» **STATED EXERCISE**
How many lines in the material below contain the string "kern", where case must match? Reply with the number alone.
─── RECORDS FOR THE TASK
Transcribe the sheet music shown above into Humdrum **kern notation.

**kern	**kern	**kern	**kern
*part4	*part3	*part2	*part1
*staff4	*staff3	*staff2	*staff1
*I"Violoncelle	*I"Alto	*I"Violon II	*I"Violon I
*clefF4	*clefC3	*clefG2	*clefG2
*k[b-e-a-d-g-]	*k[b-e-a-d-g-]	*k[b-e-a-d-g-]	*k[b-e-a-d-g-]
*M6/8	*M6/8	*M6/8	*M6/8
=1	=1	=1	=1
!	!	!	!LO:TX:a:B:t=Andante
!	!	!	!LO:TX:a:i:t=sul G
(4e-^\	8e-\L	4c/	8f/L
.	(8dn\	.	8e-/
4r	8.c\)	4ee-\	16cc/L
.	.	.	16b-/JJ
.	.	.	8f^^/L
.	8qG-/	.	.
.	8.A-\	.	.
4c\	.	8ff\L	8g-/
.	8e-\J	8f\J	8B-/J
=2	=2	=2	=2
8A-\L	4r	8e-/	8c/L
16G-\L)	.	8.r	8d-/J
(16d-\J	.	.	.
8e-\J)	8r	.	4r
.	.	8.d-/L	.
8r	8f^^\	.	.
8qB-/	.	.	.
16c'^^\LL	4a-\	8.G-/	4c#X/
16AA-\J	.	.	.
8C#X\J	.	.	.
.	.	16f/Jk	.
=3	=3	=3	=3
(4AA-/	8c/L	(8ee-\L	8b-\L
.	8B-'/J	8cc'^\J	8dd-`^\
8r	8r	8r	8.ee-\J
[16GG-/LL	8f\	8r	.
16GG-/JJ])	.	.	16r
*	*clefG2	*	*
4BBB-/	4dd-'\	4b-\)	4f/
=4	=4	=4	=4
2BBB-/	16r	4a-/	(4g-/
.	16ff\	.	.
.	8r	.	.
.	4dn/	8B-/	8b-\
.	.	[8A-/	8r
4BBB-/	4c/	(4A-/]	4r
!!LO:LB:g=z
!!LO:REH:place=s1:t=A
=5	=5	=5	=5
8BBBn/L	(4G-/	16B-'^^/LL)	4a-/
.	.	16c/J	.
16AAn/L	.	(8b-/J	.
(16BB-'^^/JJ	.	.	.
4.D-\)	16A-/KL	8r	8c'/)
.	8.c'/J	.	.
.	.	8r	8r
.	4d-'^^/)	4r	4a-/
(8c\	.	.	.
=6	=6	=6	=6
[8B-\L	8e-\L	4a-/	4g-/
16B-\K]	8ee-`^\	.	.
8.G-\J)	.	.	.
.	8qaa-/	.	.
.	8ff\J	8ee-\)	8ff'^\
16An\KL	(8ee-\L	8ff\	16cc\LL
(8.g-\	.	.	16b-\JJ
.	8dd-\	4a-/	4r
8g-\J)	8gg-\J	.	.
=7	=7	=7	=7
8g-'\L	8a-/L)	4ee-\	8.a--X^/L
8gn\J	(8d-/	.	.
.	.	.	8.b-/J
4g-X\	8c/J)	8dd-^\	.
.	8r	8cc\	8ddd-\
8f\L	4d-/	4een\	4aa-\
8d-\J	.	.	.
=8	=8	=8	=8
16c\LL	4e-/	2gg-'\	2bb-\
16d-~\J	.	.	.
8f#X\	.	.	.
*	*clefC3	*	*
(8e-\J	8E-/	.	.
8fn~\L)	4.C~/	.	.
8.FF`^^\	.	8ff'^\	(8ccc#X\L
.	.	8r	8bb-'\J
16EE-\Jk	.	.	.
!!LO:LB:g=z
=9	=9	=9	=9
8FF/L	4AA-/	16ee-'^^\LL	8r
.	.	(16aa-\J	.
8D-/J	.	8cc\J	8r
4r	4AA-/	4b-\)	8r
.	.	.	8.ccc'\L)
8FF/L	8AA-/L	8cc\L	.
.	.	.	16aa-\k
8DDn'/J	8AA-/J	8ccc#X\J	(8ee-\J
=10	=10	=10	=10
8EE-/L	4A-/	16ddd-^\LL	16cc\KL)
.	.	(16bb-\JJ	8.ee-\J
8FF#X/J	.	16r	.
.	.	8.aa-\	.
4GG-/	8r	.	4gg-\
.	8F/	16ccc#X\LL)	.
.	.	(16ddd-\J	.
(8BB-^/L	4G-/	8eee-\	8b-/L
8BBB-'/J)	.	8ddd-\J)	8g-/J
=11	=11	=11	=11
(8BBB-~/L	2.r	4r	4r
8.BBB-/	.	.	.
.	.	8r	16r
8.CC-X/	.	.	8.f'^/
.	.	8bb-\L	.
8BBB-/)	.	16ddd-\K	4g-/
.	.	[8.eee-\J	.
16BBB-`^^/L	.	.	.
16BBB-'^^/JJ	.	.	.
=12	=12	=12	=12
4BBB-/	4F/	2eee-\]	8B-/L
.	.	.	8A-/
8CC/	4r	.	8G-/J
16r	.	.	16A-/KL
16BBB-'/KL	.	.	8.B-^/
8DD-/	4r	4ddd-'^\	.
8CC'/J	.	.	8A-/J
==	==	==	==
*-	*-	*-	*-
──────
» **FINAL RESULT**
2